Task item: Because the entries hold pictures, reproduce only their words, exactly as written.

Excerpted records:
□ □ □
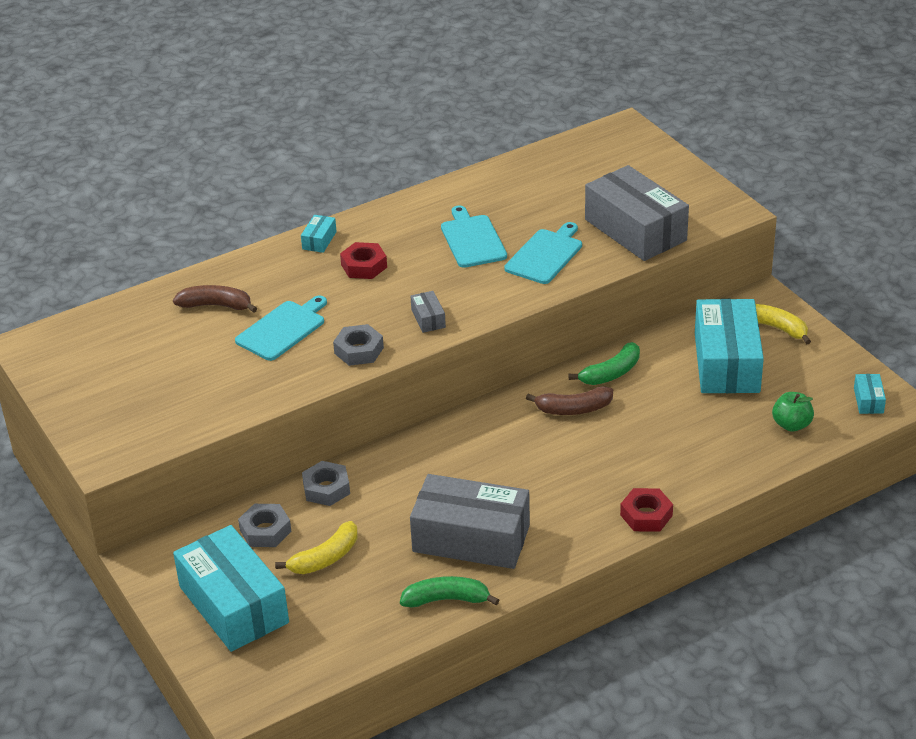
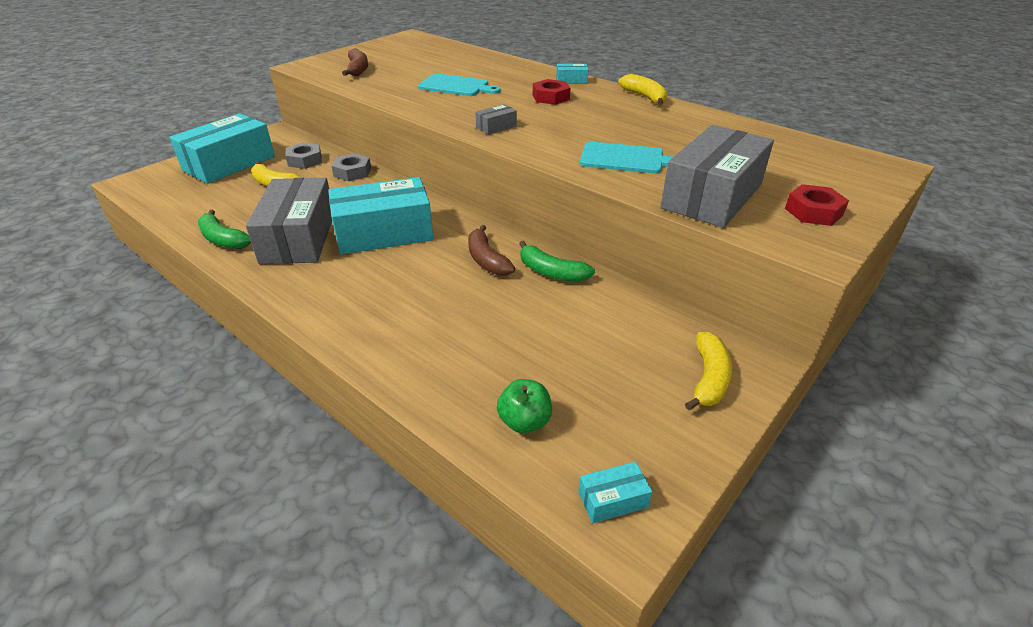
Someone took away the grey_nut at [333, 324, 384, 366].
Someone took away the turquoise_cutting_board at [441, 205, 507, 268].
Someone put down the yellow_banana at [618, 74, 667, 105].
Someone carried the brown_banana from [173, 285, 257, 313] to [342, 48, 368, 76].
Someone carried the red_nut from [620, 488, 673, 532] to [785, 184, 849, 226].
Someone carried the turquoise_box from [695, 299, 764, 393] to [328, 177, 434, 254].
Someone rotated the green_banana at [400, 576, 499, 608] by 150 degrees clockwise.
□ □ □
Problem solution:
Someone took away the grey_nut at [333, 324, 384, 366].
Someone took away the turquoise_cutting_board at [441, 205, 507, 268].
Someone put down the yellow_banana at [618, 74, 667, 105].
Someone carried the brown_banana from [173, 285, 257, 313] to [342, 48, 368, 76].
Someone carried the red_nut from [620, 488, 673, 532] to [785, 184, 849, 226].
Someone carried the turquoise_box from [695, 299, 764, 393] to [328, 177, 434, 254].
Someone rotated the green_banana at [400, 576, 499, 608] by 150 degrees clockwise.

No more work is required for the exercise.